(Image change detection data)

= = = = = = =

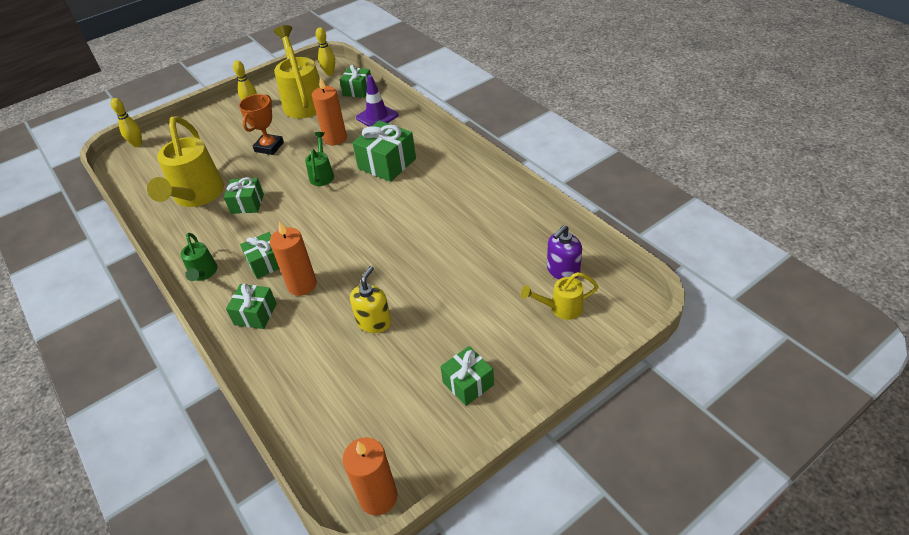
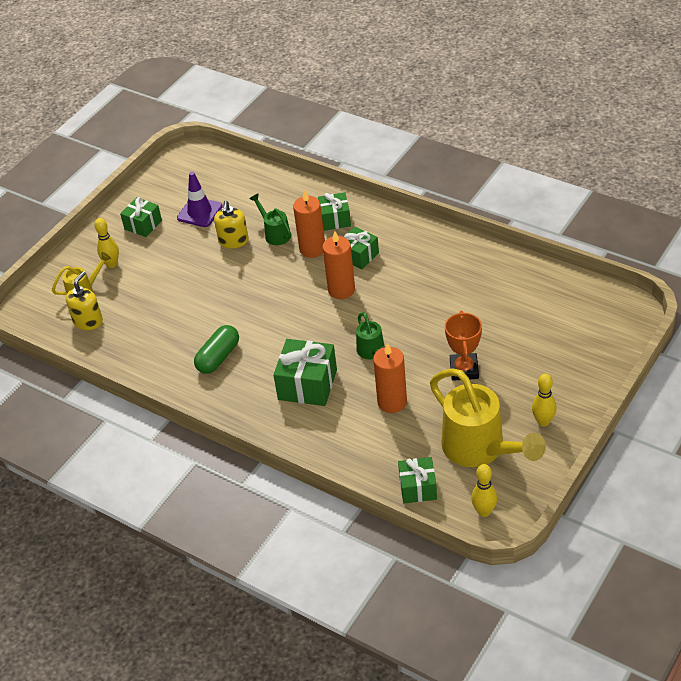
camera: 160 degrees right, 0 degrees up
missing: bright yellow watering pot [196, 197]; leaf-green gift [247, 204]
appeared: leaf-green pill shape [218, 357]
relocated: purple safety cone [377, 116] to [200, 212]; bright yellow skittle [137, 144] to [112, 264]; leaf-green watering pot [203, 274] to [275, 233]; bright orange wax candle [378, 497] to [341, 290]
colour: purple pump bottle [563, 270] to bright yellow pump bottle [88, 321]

= = = = = = =

## PROBLEM STATEMENT
Please set down the records above word for word and omit their pictures.

## RESPONSE TO THIS TASK
camera: 160 degrees right, 0 degrees up
missing: bright yellow watering pot [196, 197]; leaf-green gift [247, 204]
appeared: leaf-green pill shape [218, 357]
relocated: purple safety cone [377, 116] to [200, 212]; bright yellow skittle [137, 144] to [112, 264]; leaf-green watering pot [203, 274] to [275, 233]; bright orange wax candle [378, 497] to [341, 290]
colour: purple pump bottle [563, 270] to bright yellow pump bottle [88, 321]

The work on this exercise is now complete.